* **Source material**:

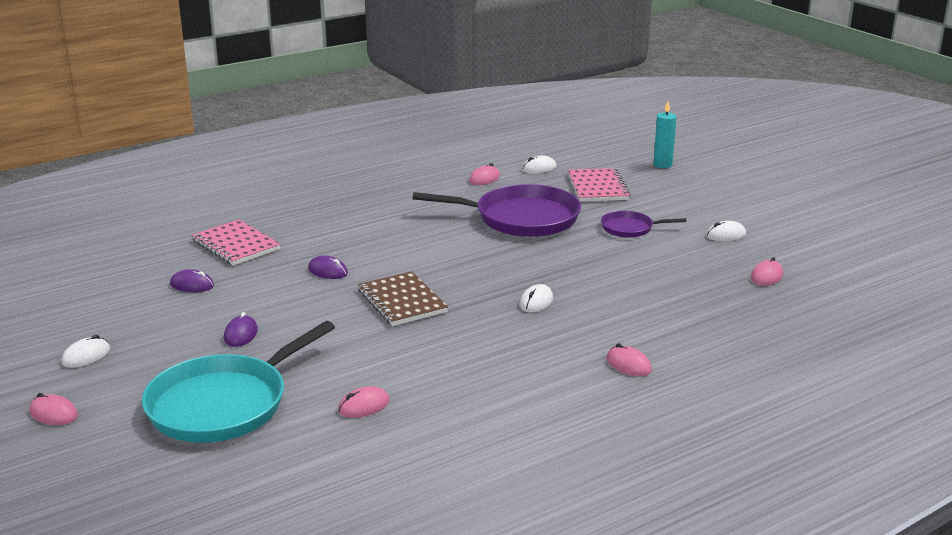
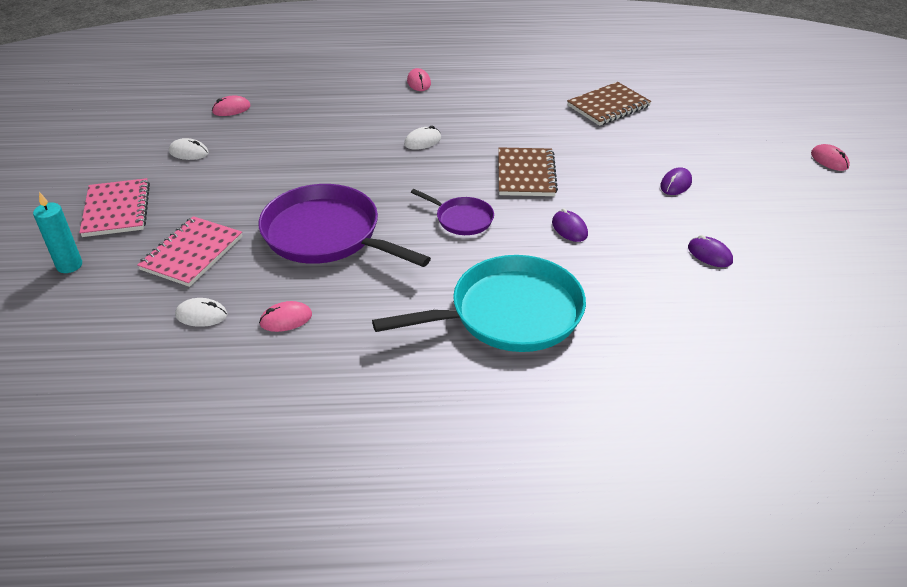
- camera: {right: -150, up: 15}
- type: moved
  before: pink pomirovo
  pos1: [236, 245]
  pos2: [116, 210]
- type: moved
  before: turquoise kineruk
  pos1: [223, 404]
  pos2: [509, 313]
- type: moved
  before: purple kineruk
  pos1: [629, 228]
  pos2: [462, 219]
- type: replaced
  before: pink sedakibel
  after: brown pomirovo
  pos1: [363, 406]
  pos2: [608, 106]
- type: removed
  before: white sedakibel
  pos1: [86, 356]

* **What to do**:
Transcribe all entries above exactly. Omit the pictures.

* **Solution to the problem**:
- camera: {right: -150, up: 15}
- type: moved
  before: pink pomirovo
  pos1: [236, 245]
  pos2: [116, 210]
- type: moved
  before: turquoise kineruk
  pos1: [223, 404]
  pos2: [509, 313]
- type: moved
  before: purple kineruk
  pos1: [629, 228]
  pos2: [462, 219]
- type: replaced
  before: pink sedakibel
  after: brown pomirovo
  pos1: [363, 406]
  pos2: [608, 106]
- type: removed
  before: white sedakibel
  pos1: [86, 356]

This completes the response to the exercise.